### What to do
Using the data that follows, return exactly the lines from the one that contains "white mug: 1 -> 3" through the one that contains "yellow plane: 3 -> 0", ends included.

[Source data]
'''

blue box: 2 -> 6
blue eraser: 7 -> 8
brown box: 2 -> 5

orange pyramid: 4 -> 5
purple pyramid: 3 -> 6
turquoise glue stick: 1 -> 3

'''
'''

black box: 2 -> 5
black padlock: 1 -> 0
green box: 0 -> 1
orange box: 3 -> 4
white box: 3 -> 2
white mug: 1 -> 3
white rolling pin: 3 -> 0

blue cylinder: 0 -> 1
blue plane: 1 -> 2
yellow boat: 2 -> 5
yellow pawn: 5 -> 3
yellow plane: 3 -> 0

'''
'''

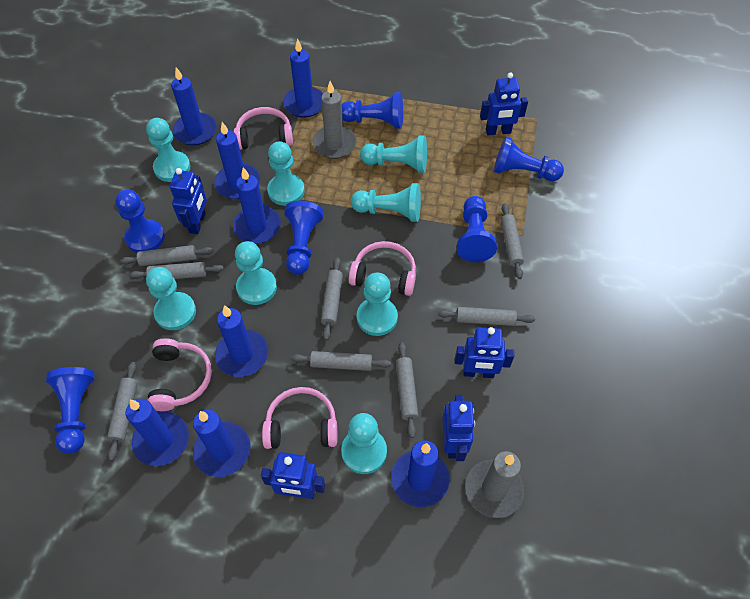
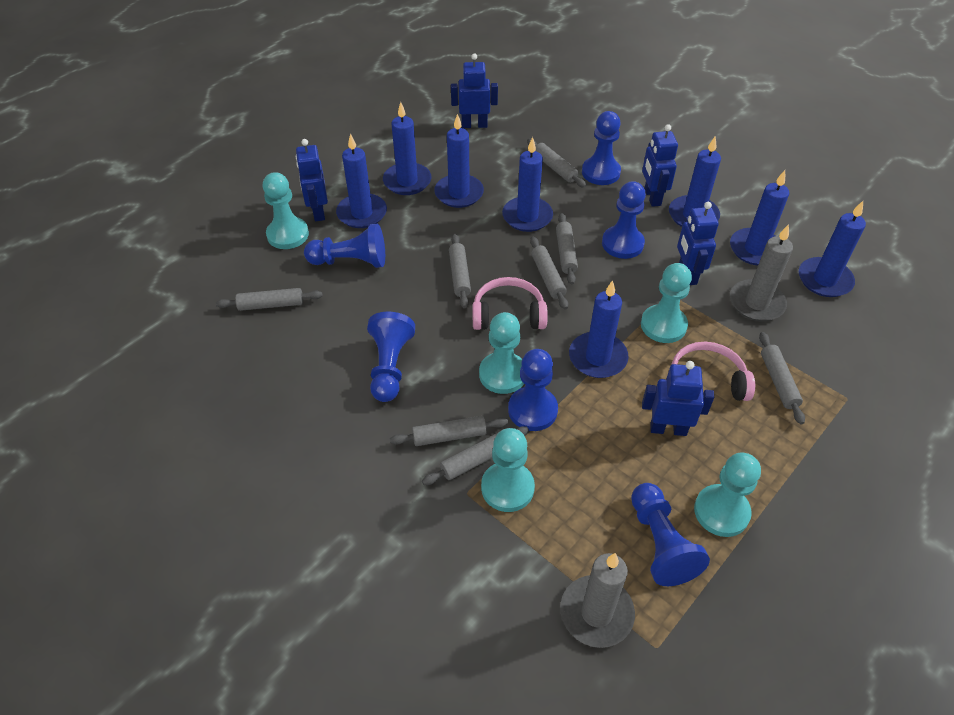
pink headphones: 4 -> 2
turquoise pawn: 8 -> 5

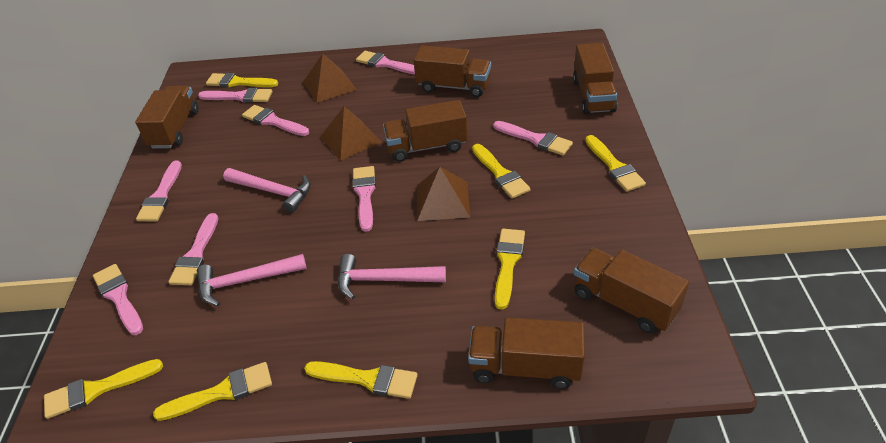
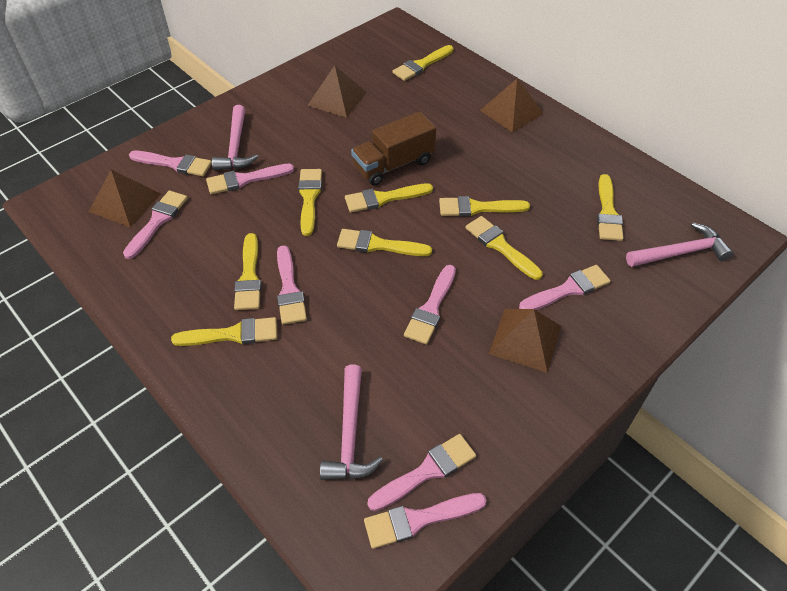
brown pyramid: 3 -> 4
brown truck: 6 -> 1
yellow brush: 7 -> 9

'''

### Exercise output
white mug: 1 -> 3
white rolling pin: 3 -> 0

blue cylinder: 0 -> 1
blue plane: 1 -> 2
yellow boat: 2 -> 5
yellow pawn: 5 -> 3
yellow plane: 3 -> 0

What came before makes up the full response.